• **Required task**:
Determine which lines of the records include the word "with", and copy them.

• **The records**:
=======
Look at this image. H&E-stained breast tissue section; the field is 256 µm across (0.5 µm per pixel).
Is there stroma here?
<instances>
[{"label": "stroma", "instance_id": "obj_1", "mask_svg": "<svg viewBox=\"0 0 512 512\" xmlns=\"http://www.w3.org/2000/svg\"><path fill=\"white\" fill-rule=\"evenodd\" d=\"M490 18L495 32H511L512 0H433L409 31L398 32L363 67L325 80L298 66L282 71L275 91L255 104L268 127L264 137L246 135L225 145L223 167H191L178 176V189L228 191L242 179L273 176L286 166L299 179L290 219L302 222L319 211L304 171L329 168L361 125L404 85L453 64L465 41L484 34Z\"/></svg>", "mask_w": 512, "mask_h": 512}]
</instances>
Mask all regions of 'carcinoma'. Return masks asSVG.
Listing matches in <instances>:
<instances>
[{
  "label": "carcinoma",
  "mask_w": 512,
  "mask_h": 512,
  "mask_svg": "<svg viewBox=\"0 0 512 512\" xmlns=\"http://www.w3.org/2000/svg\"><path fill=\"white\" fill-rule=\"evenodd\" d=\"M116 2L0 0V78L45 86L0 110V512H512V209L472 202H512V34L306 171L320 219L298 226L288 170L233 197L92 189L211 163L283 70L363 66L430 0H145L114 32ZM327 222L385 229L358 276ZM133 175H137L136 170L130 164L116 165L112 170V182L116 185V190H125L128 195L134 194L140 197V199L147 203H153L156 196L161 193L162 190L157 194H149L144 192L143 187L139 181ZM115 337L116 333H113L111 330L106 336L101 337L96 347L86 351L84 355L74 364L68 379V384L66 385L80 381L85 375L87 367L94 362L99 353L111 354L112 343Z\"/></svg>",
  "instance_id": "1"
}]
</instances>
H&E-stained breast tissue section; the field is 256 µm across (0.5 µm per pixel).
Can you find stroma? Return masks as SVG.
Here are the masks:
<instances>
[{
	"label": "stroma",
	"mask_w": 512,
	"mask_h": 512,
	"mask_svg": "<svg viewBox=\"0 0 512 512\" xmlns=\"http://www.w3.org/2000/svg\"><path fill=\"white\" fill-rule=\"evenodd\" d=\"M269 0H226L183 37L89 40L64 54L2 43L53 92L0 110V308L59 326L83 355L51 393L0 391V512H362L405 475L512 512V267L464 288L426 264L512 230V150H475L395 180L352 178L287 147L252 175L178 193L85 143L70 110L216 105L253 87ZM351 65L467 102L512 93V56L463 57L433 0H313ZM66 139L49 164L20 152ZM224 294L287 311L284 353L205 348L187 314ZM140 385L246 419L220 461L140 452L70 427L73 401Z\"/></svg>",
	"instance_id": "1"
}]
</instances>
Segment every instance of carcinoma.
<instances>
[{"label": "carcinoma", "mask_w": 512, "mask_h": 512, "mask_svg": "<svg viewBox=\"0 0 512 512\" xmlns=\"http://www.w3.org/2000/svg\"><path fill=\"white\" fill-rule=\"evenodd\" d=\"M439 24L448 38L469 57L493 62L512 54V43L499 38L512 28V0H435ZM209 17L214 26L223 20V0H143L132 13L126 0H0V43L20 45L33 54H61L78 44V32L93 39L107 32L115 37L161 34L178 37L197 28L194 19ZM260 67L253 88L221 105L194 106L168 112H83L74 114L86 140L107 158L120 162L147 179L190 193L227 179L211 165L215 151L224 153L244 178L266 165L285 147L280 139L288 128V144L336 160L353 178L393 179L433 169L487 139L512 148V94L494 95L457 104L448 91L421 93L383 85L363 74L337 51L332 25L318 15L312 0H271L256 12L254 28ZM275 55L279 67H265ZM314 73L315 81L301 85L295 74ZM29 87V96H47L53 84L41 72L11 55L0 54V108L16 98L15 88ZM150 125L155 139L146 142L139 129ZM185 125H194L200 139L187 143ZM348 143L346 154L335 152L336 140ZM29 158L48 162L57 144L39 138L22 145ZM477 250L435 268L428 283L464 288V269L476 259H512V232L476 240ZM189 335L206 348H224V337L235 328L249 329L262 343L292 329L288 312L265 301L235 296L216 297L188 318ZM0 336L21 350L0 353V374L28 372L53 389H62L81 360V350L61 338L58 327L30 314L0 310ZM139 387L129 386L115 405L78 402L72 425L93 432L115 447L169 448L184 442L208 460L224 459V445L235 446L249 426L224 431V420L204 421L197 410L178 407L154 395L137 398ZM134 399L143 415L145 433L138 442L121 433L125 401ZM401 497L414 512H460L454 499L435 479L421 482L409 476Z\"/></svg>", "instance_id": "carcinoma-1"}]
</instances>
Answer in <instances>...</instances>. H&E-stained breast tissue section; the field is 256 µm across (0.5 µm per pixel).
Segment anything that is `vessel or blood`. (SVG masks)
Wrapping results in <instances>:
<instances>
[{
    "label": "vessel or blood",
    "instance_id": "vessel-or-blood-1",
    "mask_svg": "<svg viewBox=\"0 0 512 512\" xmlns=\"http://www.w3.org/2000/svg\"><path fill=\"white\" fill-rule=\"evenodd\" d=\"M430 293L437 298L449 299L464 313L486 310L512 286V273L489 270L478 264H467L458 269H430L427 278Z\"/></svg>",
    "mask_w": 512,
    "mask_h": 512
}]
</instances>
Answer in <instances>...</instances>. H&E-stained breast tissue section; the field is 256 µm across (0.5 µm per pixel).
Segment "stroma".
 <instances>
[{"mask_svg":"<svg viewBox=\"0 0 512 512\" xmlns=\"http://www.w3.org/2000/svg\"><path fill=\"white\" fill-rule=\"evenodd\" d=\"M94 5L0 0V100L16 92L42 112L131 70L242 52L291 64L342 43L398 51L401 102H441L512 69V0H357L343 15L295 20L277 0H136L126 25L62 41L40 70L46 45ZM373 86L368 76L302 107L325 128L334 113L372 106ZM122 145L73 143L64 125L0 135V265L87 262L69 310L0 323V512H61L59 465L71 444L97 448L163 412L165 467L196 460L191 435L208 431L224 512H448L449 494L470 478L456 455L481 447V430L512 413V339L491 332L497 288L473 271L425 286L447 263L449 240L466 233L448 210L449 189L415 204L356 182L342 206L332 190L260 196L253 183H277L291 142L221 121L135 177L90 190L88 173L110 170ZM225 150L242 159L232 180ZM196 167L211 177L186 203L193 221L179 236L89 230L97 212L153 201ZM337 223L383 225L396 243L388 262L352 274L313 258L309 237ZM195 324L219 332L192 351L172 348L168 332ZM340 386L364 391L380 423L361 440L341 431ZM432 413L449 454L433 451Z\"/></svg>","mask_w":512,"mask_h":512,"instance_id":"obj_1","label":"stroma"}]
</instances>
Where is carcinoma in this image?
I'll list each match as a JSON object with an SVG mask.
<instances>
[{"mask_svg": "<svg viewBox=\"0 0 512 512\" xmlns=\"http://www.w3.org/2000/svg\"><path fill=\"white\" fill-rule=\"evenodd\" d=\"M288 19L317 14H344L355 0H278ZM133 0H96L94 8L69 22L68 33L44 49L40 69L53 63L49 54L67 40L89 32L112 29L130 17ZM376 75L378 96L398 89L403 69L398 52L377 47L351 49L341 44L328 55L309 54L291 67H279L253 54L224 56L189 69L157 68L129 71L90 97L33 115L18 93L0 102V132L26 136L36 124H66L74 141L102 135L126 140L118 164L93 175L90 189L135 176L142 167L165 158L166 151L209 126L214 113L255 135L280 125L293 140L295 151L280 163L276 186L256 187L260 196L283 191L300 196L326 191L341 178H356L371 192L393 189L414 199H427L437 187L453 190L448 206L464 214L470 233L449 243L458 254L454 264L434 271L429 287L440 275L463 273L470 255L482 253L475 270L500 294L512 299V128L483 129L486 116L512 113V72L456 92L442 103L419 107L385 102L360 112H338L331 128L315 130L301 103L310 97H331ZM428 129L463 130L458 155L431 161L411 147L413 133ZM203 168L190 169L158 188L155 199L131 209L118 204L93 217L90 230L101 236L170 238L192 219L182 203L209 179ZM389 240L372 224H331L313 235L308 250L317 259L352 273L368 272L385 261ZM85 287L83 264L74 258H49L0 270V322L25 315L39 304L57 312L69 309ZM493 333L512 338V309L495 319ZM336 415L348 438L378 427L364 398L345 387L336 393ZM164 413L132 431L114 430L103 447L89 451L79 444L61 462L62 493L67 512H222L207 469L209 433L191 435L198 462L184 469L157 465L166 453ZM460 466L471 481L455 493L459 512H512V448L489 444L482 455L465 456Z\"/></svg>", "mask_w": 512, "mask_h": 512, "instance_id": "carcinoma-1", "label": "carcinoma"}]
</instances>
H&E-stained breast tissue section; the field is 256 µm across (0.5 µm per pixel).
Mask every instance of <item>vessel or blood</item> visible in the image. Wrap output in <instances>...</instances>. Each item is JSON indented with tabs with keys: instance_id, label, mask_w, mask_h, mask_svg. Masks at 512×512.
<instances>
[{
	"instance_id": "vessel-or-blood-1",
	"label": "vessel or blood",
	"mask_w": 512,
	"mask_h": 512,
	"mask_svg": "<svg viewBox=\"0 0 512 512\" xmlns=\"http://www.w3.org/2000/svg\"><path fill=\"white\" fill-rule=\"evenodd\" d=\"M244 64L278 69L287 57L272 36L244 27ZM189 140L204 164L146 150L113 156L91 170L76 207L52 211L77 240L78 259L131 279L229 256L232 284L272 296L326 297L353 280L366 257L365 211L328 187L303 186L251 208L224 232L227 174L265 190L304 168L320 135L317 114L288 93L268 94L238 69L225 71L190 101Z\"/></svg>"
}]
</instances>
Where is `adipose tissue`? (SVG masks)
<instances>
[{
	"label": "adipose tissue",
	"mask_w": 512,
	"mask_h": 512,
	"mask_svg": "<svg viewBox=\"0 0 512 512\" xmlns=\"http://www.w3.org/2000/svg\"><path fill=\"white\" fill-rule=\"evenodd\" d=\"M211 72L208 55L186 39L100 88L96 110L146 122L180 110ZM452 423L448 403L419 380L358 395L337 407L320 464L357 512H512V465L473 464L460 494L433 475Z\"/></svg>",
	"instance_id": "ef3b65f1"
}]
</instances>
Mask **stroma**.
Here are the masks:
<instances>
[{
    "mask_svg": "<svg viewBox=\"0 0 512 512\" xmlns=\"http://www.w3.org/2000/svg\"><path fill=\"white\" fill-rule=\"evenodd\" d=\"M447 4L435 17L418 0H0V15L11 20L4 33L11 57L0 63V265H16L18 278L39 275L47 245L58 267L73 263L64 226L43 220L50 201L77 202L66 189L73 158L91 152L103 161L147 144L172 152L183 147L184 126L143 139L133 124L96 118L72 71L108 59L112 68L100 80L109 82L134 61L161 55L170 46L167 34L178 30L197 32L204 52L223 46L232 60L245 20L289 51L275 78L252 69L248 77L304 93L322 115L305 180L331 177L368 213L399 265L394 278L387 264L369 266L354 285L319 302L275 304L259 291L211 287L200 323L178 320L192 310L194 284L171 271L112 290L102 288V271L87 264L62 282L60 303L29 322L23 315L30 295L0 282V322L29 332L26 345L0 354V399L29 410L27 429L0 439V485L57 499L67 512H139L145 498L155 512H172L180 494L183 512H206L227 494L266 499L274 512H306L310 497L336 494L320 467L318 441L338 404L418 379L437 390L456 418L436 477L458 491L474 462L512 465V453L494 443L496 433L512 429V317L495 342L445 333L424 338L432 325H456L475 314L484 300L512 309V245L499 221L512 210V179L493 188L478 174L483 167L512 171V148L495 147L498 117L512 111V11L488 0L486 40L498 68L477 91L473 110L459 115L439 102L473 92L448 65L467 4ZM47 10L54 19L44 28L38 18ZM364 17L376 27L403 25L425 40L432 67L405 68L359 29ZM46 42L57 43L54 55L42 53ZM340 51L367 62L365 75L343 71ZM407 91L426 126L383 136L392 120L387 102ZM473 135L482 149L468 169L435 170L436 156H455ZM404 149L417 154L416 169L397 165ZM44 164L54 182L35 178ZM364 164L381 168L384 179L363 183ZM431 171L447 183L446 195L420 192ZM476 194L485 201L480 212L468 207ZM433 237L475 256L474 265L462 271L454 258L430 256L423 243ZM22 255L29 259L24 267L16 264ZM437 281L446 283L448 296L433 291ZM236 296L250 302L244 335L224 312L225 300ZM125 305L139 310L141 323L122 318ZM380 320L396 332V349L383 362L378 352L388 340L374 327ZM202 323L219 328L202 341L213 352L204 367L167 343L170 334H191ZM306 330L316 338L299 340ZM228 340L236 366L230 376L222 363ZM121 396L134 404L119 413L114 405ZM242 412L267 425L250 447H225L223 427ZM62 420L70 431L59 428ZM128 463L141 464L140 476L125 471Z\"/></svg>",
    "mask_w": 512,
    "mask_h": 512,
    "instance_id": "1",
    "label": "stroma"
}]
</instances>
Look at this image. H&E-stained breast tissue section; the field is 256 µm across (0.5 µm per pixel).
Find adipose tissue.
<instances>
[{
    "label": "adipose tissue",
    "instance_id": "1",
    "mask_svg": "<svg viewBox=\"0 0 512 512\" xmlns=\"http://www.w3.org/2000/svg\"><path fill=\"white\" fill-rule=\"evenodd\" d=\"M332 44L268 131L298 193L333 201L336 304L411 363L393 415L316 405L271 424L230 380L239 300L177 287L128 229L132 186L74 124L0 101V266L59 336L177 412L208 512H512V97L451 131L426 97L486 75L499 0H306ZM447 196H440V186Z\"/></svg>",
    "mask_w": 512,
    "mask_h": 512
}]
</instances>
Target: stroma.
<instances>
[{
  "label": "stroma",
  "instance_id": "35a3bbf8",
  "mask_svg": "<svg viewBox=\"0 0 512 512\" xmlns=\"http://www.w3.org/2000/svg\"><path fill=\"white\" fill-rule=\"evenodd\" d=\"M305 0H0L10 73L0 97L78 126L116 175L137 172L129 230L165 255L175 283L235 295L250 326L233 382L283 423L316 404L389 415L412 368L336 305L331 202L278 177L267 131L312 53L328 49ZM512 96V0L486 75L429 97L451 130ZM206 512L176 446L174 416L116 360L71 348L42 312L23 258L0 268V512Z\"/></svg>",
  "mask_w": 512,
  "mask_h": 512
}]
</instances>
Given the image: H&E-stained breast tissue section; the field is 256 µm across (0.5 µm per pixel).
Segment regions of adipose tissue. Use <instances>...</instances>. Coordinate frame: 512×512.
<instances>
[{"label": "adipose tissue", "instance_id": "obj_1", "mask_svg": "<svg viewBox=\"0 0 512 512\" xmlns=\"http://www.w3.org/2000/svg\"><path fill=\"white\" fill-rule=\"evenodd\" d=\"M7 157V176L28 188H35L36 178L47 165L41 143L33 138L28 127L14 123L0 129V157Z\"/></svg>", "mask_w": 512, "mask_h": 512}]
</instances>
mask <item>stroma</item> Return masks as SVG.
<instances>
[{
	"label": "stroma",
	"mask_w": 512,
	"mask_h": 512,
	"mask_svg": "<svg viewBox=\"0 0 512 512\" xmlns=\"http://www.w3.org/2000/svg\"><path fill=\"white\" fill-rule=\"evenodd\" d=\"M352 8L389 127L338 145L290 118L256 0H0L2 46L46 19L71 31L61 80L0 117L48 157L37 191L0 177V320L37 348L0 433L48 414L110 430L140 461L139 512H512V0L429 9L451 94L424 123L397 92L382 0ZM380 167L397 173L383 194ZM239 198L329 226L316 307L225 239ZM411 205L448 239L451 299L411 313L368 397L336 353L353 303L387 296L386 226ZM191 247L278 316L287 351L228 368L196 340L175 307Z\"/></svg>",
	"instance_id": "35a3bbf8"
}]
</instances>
=======
• **Answer to this task**:
I'll list each match as a JSON object with an SVG mask.
Mask every instance of <item>vessel or blood</item> visible in the image. Wrap output in <instances>...</instances>. Each item is JSON indented with tabs with keys: instance_id, label, mask_w, mask_h, mask_svg. Masks at 512×512.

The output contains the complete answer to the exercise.